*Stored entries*
────────────────────────────────────────
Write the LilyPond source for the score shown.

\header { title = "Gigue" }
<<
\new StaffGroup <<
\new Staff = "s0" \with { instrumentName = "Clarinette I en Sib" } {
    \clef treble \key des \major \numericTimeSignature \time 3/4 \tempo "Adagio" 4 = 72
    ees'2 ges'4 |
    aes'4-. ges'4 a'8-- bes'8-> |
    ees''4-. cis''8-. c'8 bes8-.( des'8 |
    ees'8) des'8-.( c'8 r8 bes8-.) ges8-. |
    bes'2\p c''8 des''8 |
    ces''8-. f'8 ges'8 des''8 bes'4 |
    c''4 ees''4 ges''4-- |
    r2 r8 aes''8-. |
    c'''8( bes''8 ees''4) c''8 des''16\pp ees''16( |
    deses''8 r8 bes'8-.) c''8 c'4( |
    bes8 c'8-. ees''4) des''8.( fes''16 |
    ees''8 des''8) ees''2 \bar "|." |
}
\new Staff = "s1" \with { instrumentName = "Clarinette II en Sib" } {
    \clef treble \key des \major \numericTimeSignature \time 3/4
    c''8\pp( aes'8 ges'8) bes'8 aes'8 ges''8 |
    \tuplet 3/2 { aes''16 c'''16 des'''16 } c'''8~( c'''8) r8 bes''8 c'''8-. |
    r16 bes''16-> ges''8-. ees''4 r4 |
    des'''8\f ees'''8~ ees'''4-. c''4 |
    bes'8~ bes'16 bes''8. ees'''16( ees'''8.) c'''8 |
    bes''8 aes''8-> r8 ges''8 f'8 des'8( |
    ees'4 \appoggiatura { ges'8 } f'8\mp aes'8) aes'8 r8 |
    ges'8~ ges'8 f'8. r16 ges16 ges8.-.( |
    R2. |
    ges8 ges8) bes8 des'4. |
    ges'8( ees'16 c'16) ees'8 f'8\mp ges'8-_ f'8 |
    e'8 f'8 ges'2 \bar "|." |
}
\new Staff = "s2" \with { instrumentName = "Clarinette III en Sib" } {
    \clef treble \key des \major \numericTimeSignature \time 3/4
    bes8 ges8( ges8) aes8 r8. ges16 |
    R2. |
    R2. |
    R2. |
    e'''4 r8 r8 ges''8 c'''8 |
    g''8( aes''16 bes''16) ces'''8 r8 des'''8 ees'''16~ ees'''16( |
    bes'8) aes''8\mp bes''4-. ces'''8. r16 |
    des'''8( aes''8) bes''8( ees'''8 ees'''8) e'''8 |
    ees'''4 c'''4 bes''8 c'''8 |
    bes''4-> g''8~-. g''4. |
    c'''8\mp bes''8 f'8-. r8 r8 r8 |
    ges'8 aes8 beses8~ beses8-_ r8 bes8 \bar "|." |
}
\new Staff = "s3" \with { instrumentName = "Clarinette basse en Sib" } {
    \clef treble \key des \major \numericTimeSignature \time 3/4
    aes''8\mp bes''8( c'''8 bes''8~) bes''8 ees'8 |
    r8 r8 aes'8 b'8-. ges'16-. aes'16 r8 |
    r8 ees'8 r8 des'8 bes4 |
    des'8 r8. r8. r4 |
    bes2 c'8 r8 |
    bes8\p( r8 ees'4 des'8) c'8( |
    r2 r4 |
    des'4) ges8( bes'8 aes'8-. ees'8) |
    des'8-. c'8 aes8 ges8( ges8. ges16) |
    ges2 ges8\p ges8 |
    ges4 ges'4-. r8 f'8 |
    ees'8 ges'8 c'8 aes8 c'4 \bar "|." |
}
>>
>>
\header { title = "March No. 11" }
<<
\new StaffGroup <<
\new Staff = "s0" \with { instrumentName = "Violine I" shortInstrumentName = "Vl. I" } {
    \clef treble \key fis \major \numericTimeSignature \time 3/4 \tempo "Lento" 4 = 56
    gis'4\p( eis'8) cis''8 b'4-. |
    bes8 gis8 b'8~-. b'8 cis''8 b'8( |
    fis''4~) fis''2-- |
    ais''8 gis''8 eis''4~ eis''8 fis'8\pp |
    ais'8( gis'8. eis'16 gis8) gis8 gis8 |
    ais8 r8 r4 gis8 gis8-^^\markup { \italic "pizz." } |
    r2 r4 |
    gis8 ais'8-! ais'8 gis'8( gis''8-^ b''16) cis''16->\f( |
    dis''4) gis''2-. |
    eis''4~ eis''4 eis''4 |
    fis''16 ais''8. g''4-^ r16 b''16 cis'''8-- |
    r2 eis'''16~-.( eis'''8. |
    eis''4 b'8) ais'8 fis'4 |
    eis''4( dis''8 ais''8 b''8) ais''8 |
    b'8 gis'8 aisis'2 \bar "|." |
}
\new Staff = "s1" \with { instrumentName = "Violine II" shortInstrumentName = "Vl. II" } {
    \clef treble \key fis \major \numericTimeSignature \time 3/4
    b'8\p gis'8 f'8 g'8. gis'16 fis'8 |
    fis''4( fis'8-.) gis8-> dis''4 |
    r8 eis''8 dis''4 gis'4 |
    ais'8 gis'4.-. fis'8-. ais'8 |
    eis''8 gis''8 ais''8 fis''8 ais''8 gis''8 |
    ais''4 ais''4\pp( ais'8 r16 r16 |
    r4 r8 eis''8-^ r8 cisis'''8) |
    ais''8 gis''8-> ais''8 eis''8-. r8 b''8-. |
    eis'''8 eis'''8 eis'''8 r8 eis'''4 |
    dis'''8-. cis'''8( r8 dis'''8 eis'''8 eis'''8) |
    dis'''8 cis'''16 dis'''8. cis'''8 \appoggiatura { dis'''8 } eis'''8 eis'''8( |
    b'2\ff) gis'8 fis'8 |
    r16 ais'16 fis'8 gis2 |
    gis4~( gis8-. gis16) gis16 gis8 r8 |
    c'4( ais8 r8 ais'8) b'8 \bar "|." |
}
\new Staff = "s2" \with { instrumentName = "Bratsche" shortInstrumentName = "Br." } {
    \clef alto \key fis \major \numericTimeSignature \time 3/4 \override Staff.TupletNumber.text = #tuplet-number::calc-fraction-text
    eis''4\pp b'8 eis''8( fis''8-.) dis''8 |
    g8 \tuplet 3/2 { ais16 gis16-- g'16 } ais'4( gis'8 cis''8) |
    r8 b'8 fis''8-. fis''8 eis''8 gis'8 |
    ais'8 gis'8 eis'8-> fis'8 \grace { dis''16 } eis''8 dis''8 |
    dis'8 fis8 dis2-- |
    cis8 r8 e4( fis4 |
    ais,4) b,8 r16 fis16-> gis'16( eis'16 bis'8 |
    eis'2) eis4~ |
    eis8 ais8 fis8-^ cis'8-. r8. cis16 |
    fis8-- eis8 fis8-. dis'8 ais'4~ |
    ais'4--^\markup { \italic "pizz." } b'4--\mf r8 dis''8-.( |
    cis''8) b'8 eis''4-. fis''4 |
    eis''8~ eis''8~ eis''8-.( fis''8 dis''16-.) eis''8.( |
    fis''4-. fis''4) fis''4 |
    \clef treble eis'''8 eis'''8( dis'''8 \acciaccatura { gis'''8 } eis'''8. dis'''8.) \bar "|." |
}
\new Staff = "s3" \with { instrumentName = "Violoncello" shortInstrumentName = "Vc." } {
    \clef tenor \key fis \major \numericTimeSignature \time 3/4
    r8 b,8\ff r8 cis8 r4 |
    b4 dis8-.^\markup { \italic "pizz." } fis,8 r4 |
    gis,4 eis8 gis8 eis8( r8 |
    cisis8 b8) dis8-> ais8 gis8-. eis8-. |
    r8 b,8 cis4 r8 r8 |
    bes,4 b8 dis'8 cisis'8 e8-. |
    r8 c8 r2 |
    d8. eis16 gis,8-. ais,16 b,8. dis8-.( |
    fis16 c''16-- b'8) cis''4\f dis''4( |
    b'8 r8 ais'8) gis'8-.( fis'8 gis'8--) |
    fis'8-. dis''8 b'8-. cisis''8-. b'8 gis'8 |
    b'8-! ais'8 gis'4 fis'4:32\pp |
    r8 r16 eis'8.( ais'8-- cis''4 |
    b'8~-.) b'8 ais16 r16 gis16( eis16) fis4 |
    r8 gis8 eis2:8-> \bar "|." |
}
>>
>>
────────────────────────────────────────
*WORK REQUIRED*
Copy each line of the rows above that contains the string "Clarinette", treating uppercase and lowercase letters as different.

*SOLUTION TO THE PROBLEM*
\new Staff = "s0" \with { instrumentName = "Clarinette I en Sib" } {
\new Staff = "s1" \with { instrumentName = "Clarinette II en Sib" } {
\new Staff = "s2" \with { instrumentName = "Clarinette III en Sib" } {
\new Staff = "s3" \with { instrumentName = "Clarinette basse en Sib" } {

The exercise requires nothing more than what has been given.